Stored entries

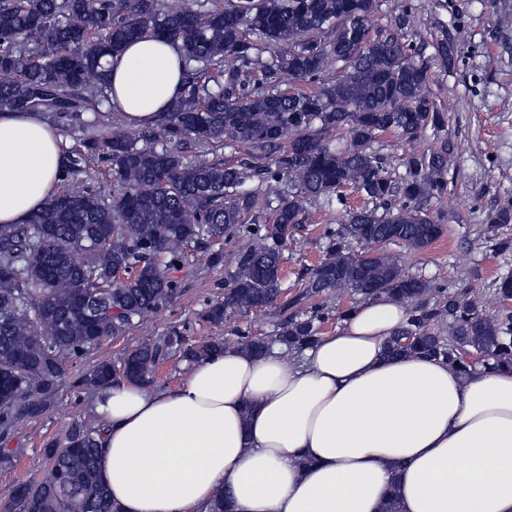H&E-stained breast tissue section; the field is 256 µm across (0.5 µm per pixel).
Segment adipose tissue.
<instances>
[{
    "instance_id": "adipose-tissue-1",
    "label": "adipose tissue",
    "mask_w": 512,
    "mask_h": 512,
    "mask_svg": "<svg viewBox=\"0 0 512 512\" xmlns=\"http://www.w3.org/2000/svg\"><path fill=\"white\" fill-rule=\"evenodd\" d=\"M183 53L146 35L108 65L130 127L156 124L183 92ZM65 149L38 112H0V224L58 190ZM408 317L389 296L342 328L262 356L224 346L174 388L115 381L92 409L98 470L117 512H512V369L463 375L421 354L385 357Z\"/></svg>"
}]
</instances>
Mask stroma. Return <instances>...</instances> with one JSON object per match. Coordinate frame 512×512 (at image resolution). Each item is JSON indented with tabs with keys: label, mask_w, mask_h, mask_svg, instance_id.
<instances>
[{
	"label": "stroma",
	"mask_w": 512,
	"mask_h": 512,
	"mask_svg": "<svg viewBox=\"0 0 512 512\" xmlns=\"http://www.w3.org/2000/svg\"><path fill=\"white\" fill-rule=\"evenodd\" d=\"M408 3L413 18L404 36L425 49L432 73L430 92L446 113L455 153L448 168V193L430 204L443 227L441 237L421 251L397 245L391 251L410 272L468 289L478 309L493 315L498 310L494 282L512 271V253L492 251L485 221L491 210L512 200V0H378L380 21L394 18ZM444 40L457 52L451 68L435 54ZM306 216L282 249V286L291 295L298 292L306 269L323 257L324 226L339 219L337 212L315 204L308 205ZM238 246L234 238L195 250L181 273L183 291L171 305L68 363L48 411L24 419L11 434L0 437V448L12 449L15 455L13 468L0 473V494L13 483L40 477L48 466L46 447L63 443L72 422L93 421V395L77 381L97 363L119 362L137 344L175 331L193 344L215 336L223 337L225 344H238L239 327L275 339L282 315L274 306L261 315L235 314L220 327L202 318L207 304L224 295L225 269L211 266L208 255L220 250L229 260Z\"/></svg>",
	"instance_id": "obj_1"
}]
</instances>
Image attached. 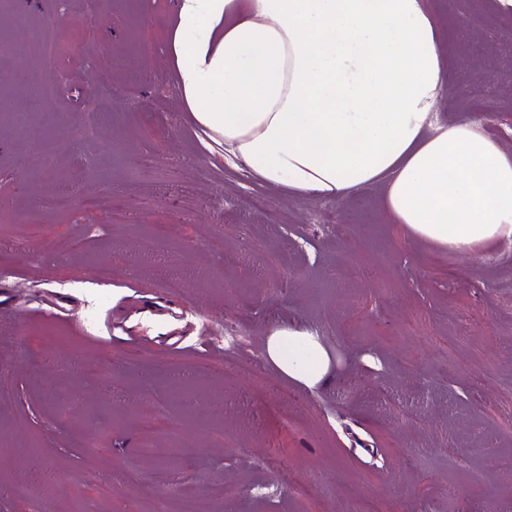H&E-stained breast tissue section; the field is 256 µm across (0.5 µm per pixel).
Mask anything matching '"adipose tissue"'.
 <instances>
[{"label":"adipose tissue","instance_id":"obj_1","mask_svg":"<svg viewBox=\"0 0 512 512\" xmlns=\"http://www.w3.org/2000/svg\"><path fill=\"white\" fill-rule=\"evenodd\" d=\"M168 43L205 146L292 196L380 185L409 236L460 255L512 237V150L444 124L451 66L426 0H176ZM268 359L307 386L331 358L280 326Z\"/></svg>","mask_w":512,"mask_h":512}]
</instances>
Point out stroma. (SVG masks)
Returning a JSON list of instances; mask_svg holds the SVG:
<instances>
[{
  "label": "stroma",
  "mask_w": 512,
  "mask_h": 512,
  "mask_svg": "<svg viewBox=\"0 0 512 512\" xmlns=\"http://www.w3.org/2000/svg\"><path fill=\"white\" fill-rule=\"evenodd\" d=\"M25 2L0 31L55 22L63 50L0 52V512H153L162 488L214 512H512V239L442 251L380 187L288 196L205 147L169 59L174 0ZM428 3L468 59L440 119L512 149V7ZM18 113L55 145L43 165ZM50 294L65 322L39 316ZM135 298L166 302L196 352L89 332ZM286 321L318 332L326 383L267 359Z\"/></svg>",
  "instance_id": "1"
}]
</instances>
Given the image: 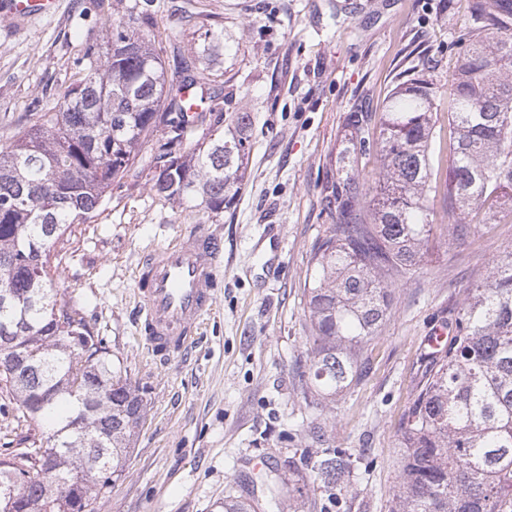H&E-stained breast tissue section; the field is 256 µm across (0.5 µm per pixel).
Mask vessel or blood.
Instances as JSON below:
<instances>
[{"label": "vessel or blood", "mask_w": 512, "mask_h": 512, "mask_svg": "<svg viewBox=\"0 0 512 512\" xmlns=\"http://www.w3.org/2000/svg\"><path fill=\"white\" fill-rule=\"evenodd\" d=\"M223 263V240L204 233L180 236L143 257L135 297L154 355H178L192 345L215 306Z\"/></svg>", "instance_id": "1"}]
</instances>
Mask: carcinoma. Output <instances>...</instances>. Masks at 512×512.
<instances>
[{"instance_id": "carcinoma-1", "label": "carcinoma", "mask_w": 512, "mask_h": 512, "mask_svg": "<svg viewBox=\"0 0 512 512\" xmlns=\"http://www.w3.org/2000/svg\"><path fill=\"white\" fill-rule=\"evenodd\" d=\"M476 32L459 64L448 107V192L463 244L487 209L512 190V0H473ZM104 45L78 63L58 110L43 112L0 145V293L17 308L0 309V353L22 347L28 358L0 368L3 407L40 426L56 416L52 442L0 459V512H95L98 493L125 471L147 400L77 308L59 299L56 254H67L77 226L88 223L112 184L131 176L151 153L152 188L169 203L218 217L233 205L251 151L246 112L230 123L211 106L190 116L180 93L197 83L183 71L167 86L152 48L172 31H146L143 18L107 19ZM432 82L405 75L378 122L346 116L348 134L329 186L336 217L309 260L306 357L297 371L304 398L320 406L361 378V351L391 315V283L420 269L434 224ZM374 132L379 167L362 182L364 133ZM451 336L432 354L429 375L402 424L399 474L389 512H512V249L487 277L466 289ZM101 468L84 467L89 455ZM55 469L43 474V463ZM25 468L14 485L8 474ZM313 483L336 500L350 461L339 448L307 453ZM82 493L64 500L73 476ZM268 507L282 495L262 483ZM224 512H255L251 497L224 498Z\"/></svg>"}]
</instances>
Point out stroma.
<instances>
[{"mask_svg": "<svg viewBox=\"0 0 512 512\" xmlns=\"http://www.w3.org/2000/svg\"><path fill=\"white\" fill-rule=\"evenodd\" d=\"M171 38L156 42L167 82L192 65L216 80L218 111L251 117L246 181L219 220L159 201L149 160L113 184L94 222L61 261L63 301L80 310L147 389L146 418L126 470L96 512H221L226 496L278 474L301 494L284 512H388L396 484L402 417L425 376V339L450 324L464 291L512 248V220L481 229L467 245L448 239L442 193L419 270L394 282L391 317L365 347L363 377L335 401L308 406L294 370L306 352L303 292L314 243L331 222L326 186L351 112L379 115L401 72L430 58L448 147V93L474 25L471 0H155ZM144 0H56L46 14L0 9V141L35 113L50 111L72 82L76 60L100 46L107 18L141 12ZM218 33L212 60L199 54L201 25ZM224 239L217 303L184 354L152 356L136 323L137 267L145 253L192 232ZM326 445L345 449L351 474L336 504L306 483L302 450H315L310 421Z\"/></svg>", "mask_w": 512, "mask_h": 512, "instance_id": "35a3bbf8", "label": "stroma"}]
</instances>
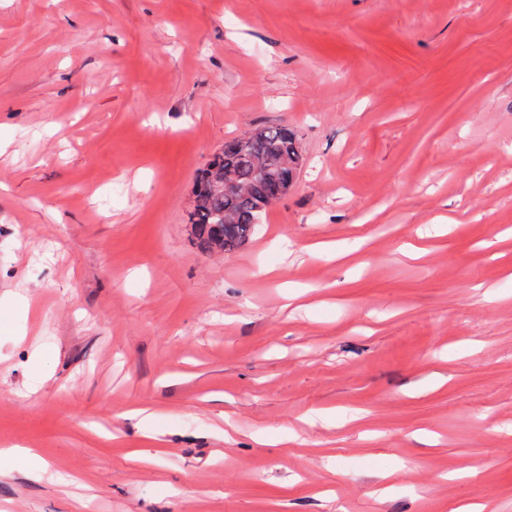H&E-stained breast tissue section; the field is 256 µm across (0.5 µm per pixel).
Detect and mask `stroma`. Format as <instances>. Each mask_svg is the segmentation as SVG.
I'll list each match as a JSON object with an SVG mask.
<instances>
[{
  "label": "stroma",
  "instance_id": "1",
  "mask_svg": "<svg viewBox=\"0 0 512 512\" xmlns=\"http://www.w3.org/2000/svg\"><path fill=\"white\" fill-rule=\"evenodd\" d=\"M267 125L292 190L198 252ZM14 444L0 512H512V0H0ZM259 131L257 137L243 134L226 139L196 174L191 235L197 249L204 254L232 251L248 242L268 208L282 199V189L294 179L300 158L294 131L279 125L262 127ZM286 157L288 166H283ZM256 158L274 164L280 180L269 181L257 173ZM226 169L238 183L247 186L245 197L224 196L222 190L214 187L215 178L224 176ZM224 211L233 213L234 218L224 222Z\"/></svg>",
  "mask_w": 512,
  "mask_h": 512
}]
</instances>
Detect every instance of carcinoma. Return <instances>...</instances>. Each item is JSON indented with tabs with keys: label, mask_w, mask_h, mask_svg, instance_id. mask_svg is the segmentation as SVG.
<instances>
[{
	"label": "carcinoma",
	"mask_w": 512,
	"mask_h": 512,
	"mask_svg": "<svg viewBox=\"0 0 512 512\" xmlns=\"http://www.w3.org/2000/svg\"><path fill=\"white\" fill-rule=\"evenodd\" d=\"M257 158L274 164L280 180L269 181L257 173ZM299 158L296 135L285 126L262 127L257 137L243 134L224 140L195 177L196 205L190 220L197 249L204 254L222 253L248 242L268 208L282 199V189L293 181ZM226 169L247 186L246 196H226L214 187L215 178Z\"/></svg>",
	"instance_id": "obj_1"
}]
</instances>
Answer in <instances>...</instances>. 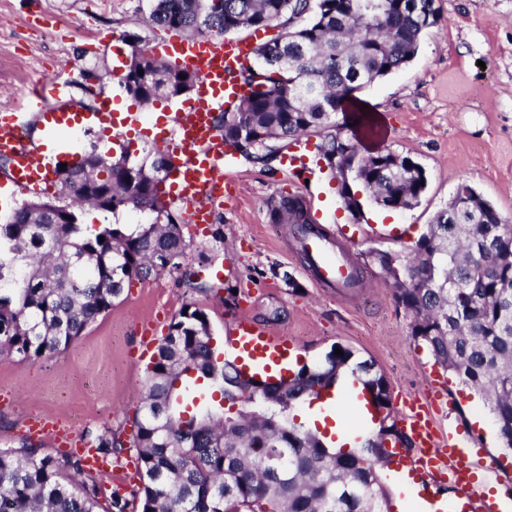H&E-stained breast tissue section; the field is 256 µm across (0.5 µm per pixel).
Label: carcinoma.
Masks as SVG:
<instances>
[{
    "mask_svg": "<svg viewBox=\"0 0 512 512\" xmlns=\"http://www.w3.org/2000/svg\"><path fill=\"white\" fill-rule=\"evenodd\" d=\"M432 3L384 0L373 11L359 0H155L150 21L193 37L282 28L235 73L247 95L215 115L224 142L270 170L290 142L318 134L331 173L346 168L377 204L411 209L426 190L425 170L389 150L361 155L342 133L351 121L369 124L348 107L363 88L415 57L423 32L439 22ZM197 79L189 72L180 78L137 41L121 77L142 104L186 98ZM161 155L133 157L123 146L109 167L93 149L57 170L73 201L62 222L61 206L40 199L0 222V356L25 361L67 350L126 283L181 267L184 219L162 199L165 180H150ZM462 187L464 204L439 211L410 255L381 251L376 261L412 317V336L435 365L488 399L502 447L512 451V225L470 185ZM84 202L115 219L139 210L156 213V221L90 232L74 210ZM271 214L301 233L310 223L297 196L274 201ZM210 338L205 312L189 309L158 346L135 422L140 485L130 495L105 492L80 456L59 458L24 444L0 449V512H99L103 498L106 512H126L132 498L141 512H363L369 498L387 497L379 475L389 461L387 443L413 448L397 420L388 418L375 439L344 452L294 416L299 402L343 372L377 391L391 411L388 383L371 361L339 344L343 355L331 349L288 386L264 393L239 382L231 362L215 361ZM190 369L204 383L186 375ZM210 387L237 398L238 412L215 406L202 392ZM94 448L105 456L125 450L112 434L97 435Z\"/></svg>",
    "mask_w": 512,
    "mask_h": 512,
    "instance_id": "cac0c4a2",
    "label": "carcinoma"
}]
</instances>
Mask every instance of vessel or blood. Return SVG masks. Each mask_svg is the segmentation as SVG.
<instances>
[{
  "instance_id": "1",
  "label": "vessel or blood",
  "mask_w": 512,
  "mask_h": 512,
  "mask_svg": "<svg viewBox=\"0 0 512 512\" xmlns=\"http://www.w3.org/2000/svg\"><path fill=\"white\" fill-rule=\"evenodd\" d=\"M162 50L175 66L196 72L200 81L190 99L175 119L159 114L155 127L167 139L168 149L180 157L177 173L168 185L167 200L182 204L190 224L210 223L212 209L224 202V168L230 164L231 151L214 126V116L225 101L244 96V89L231 74L251 54L247 42L222 38L183 39L171 37ZM30 112H0V156L10 163L8 179L24 193L41 194L53 188L55 159L44 148L30 141L29 124L37 122L44 131H76L86 125L122 136L136 126L138 113L118 112L111 93H104L96 112H76L64 84L57 78L43 79L35 84L28 97ZM301 245L309 254L319 286L347 291L353 287L354 270L332 254L329 245L313 235H304ZM232 342L236 349L252 358L286 357L288 343L267 328L256 324L249 316L240 315L233 324ZM443 394L433 387L423 397L407 400V410L401 420L404 433L412 440L413 453L395 449L409 474L423 480H436L454 486L471 502L473 512H499L489 497L477 493V473L484 466L480 454L465 447L459 432L441 433L434 410ZM323 401L331 405H348L361 426L371 422L370 400L358 382H351L344 397L323 392Z\"/></svg>"
}]
</instances>
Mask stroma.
I'll return each mask as SVG.
<instances>
[{"label": "stroma", "instance_id": "35a3bbf8", "mask_svg": "<svg viewBox=\"0 0 512 512\" xmlns=\"http://www.w3.org/2000/svg\"><path fill=\"white\" fill-rule=\"evenodd\" d=\"M434 6L439 24L425 31L415 57L358 94L378 126L377 138L358 137L360 153L389 149L419 163L428 177L419 204L390 210L365 193L364 215L354 220L317 155L321 138L314 133L287 148L305 154L302 175L284 163L270 172L235 157L231 201L207 228H184V265L206 292L188 288L177 271L135 280L69 349L24 362L0 357V448L29 441L54 453L50 440L30 435L26 423L34 416L63 421L85 441L106 430L129 440L147 366L136 358L144 326L156 322L166 336L187 307L206 312L216 350L227 359L233 353L226 332L242 313L286 337L300 364L319 360L334 344L351 347L385 376L396 412L402 399L424 394L430 379L444 375L412 336L409 315L370 254L408 252L463 183L512 220V0ZM151 10V0H0V54L11 59L0 70V110L18 105L49 75L66 82L84 107L97 89L85 73L112 71L114 49L129 48V34L147 49L170 37L151 24ZM283 195L306 199L312 222L357 266L362 288L343 294L314 285L290 225L271 220V203ZM448 396L453 406L440 415V429L467 435L491 469L480 489L511 503L512 457L471 420L487 413L485 398L453 377Z\"/></svg>", "mask_w": 512, "mask_h": 512}]
</instances>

• _STATED GOAL_: The answer is the number of lines in the preceding material that hold "Point"; write that number and nothing else.

• _OUTPUT_: 2